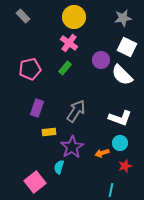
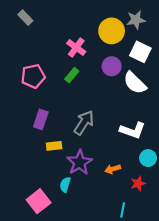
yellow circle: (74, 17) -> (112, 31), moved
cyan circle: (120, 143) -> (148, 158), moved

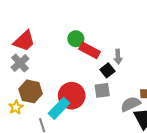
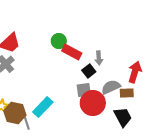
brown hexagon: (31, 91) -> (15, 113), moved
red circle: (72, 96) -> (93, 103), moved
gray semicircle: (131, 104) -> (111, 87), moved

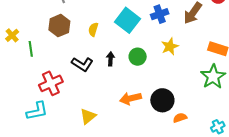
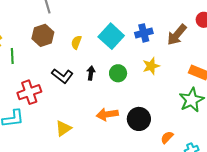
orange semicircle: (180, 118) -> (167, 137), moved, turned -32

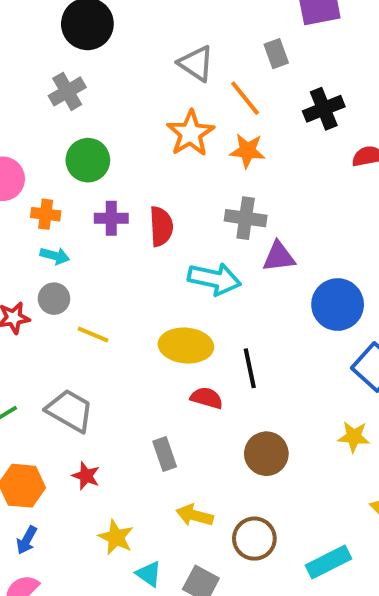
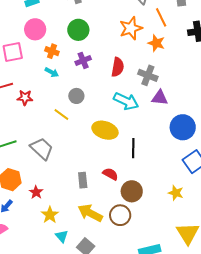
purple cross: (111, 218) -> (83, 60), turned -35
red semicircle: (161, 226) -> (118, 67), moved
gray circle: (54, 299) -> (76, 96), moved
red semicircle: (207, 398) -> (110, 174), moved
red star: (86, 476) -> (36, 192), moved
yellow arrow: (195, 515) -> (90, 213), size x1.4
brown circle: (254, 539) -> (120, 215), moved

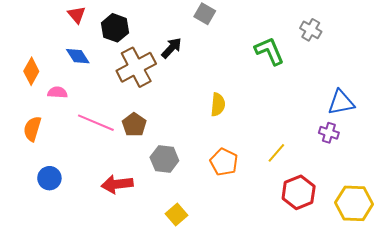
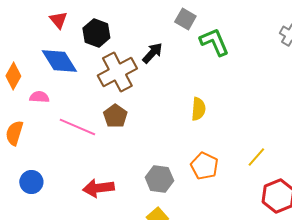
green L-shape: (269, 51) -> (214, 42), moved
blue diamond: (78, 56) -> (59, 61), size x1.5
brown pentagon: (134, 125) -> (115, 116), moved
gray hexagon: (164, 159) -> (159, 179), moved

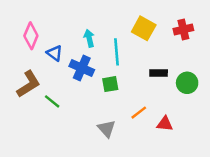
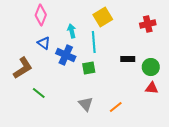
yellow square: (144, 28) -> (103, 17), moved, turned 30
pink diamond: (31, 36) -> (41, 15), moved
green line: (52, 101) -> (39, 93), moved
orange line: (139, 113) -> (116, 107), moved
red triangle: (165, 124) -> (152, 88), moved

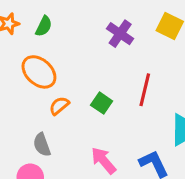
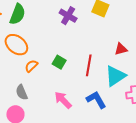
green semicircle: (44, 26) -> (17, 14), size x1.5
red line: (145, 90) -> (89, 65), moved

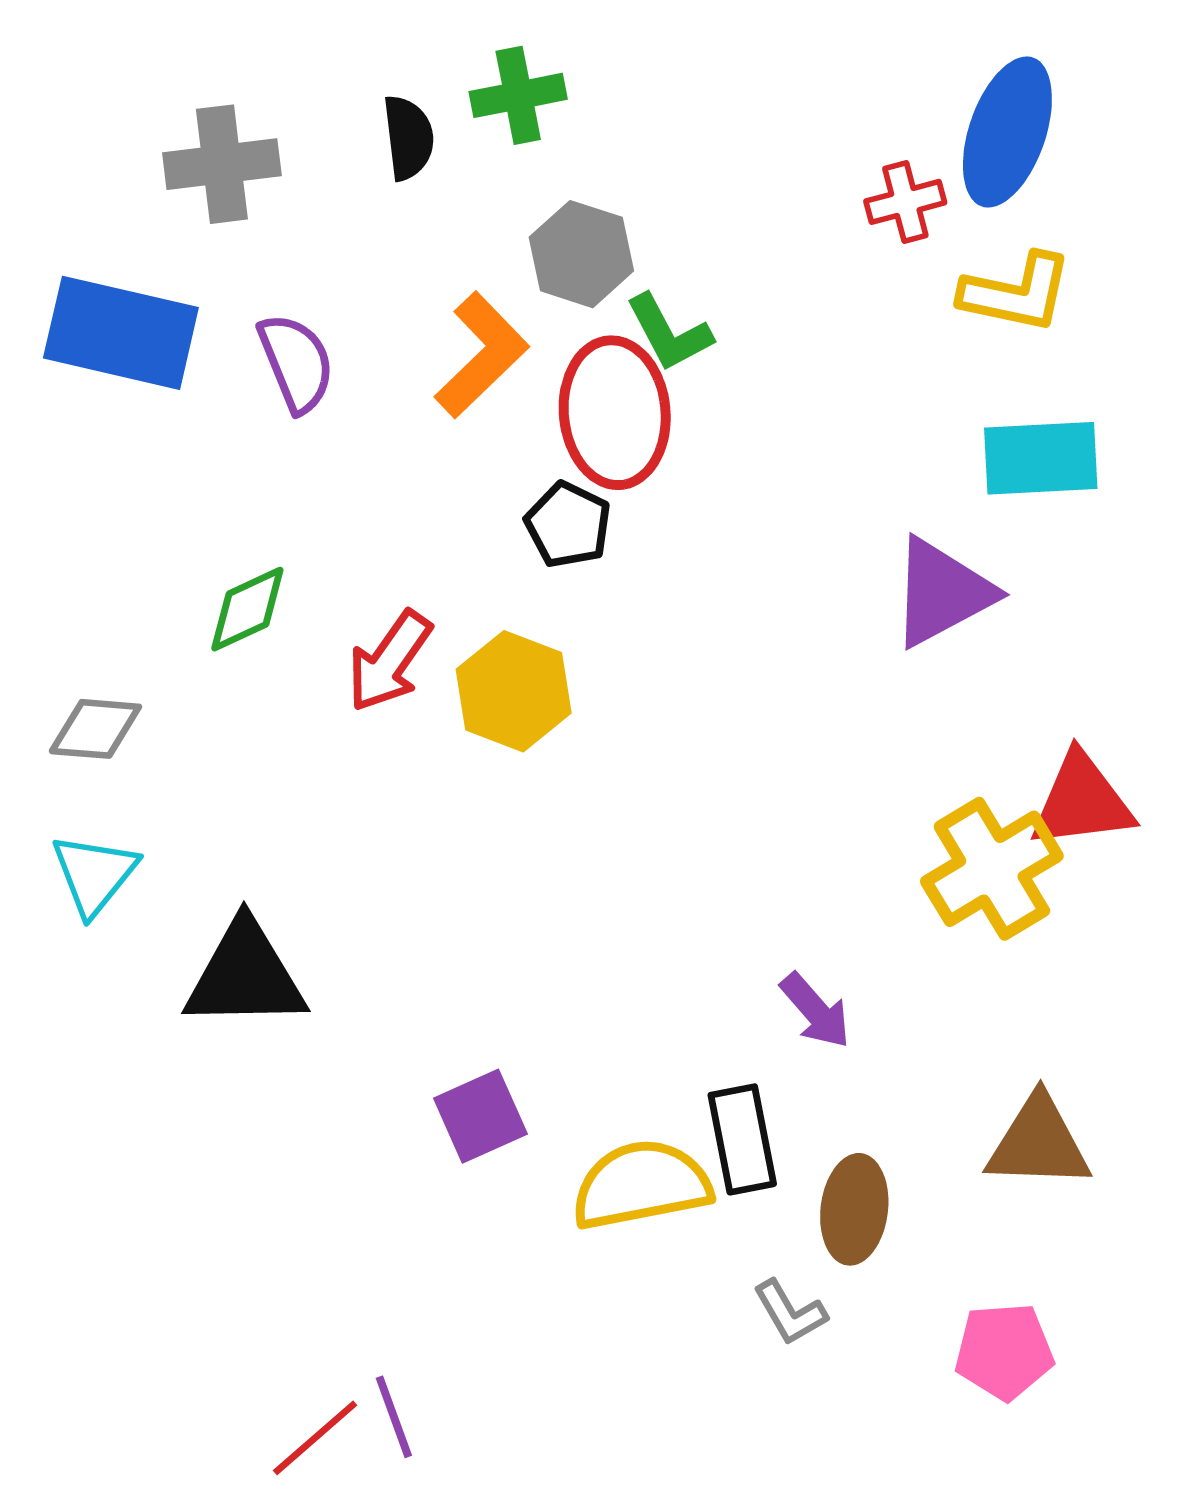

□ □ □ □ □

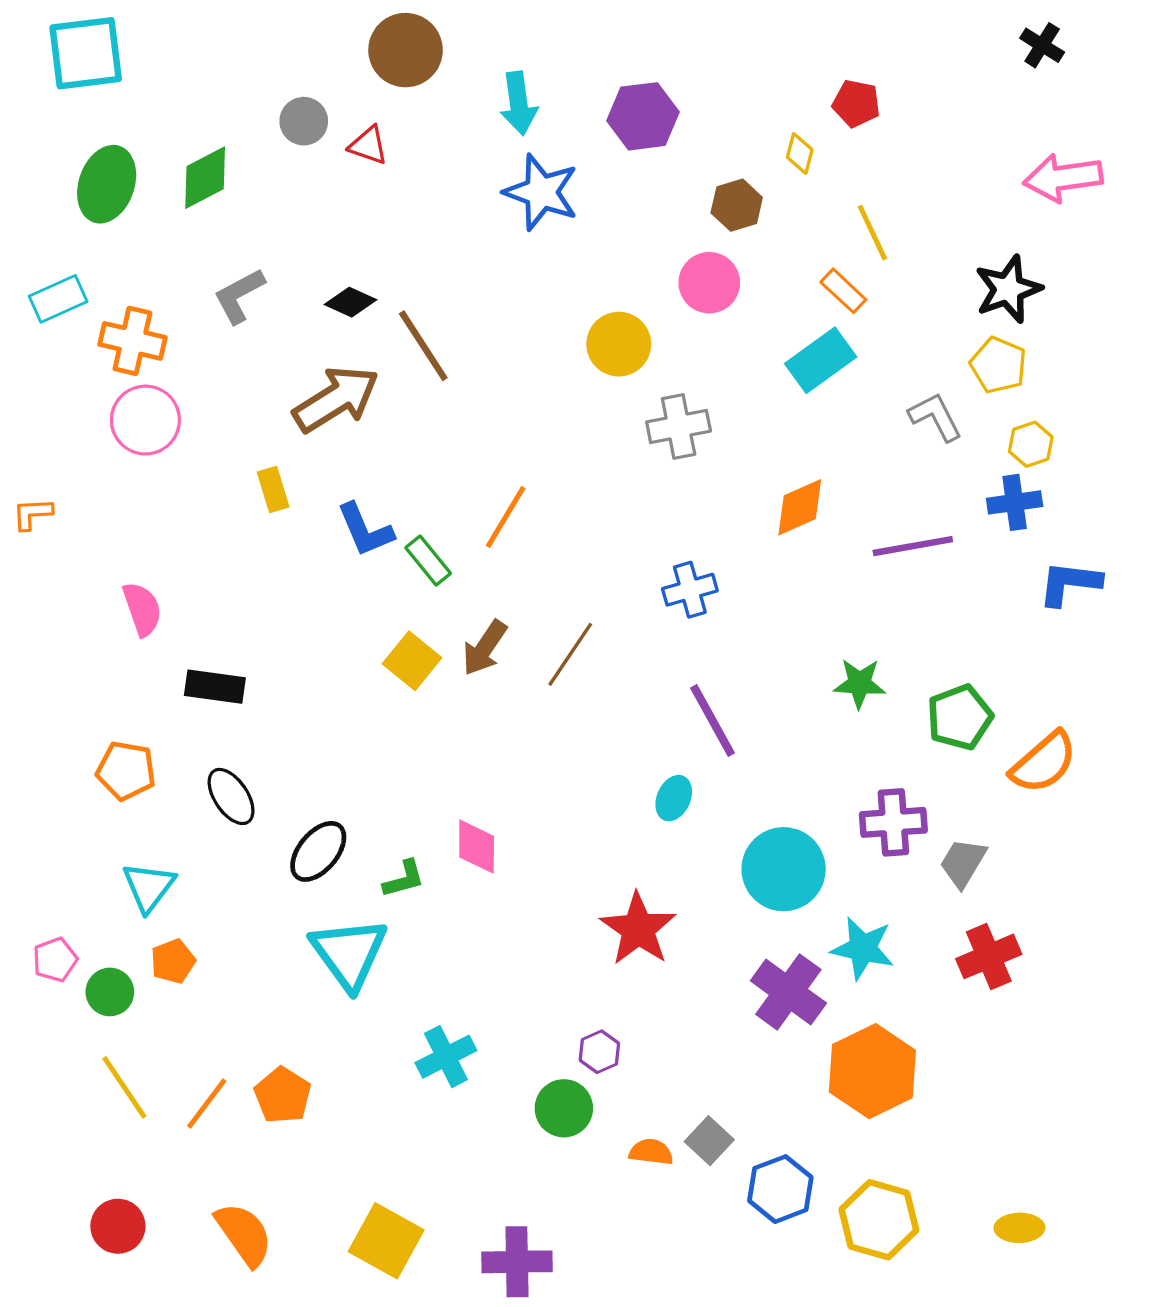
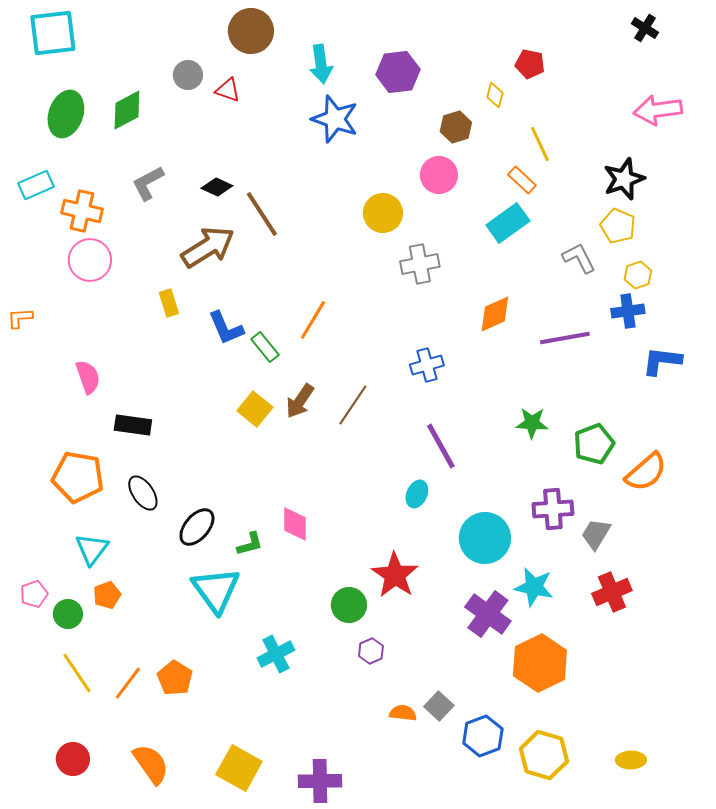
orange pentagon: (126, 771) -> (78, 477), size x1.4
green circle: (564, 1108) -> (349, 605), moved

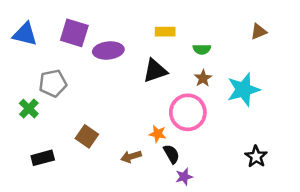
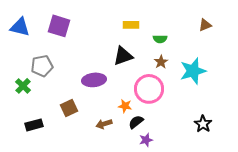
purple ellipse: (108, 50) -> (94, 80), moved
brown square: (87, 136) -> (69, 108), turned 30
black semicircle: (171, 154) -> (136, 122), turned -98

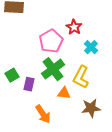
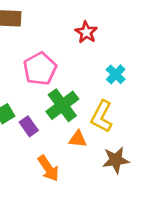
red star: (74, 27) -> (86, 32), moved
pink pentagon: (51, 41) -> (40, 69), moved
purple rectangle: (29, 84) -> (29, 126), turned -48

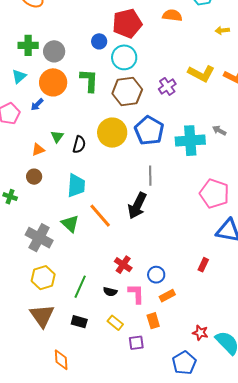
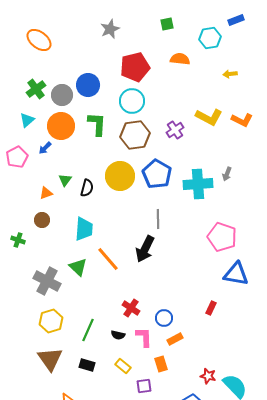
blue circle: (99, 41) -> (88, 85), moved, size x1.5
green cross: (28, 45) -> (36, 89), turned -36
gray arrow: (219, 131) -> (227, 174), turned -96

□ □ □ □ □

__To do__. Return all lines in the entries above that carry the word "brown".

__Response area__.
brown hexagon: (31, 91) -> (15, 113), moved
brown circle: (254, 539) -> (120, 215), moved
brown pentagon: (134, 125) -> (115, 116), moved
brown square: (87, 136) -> (69, 108), turned 30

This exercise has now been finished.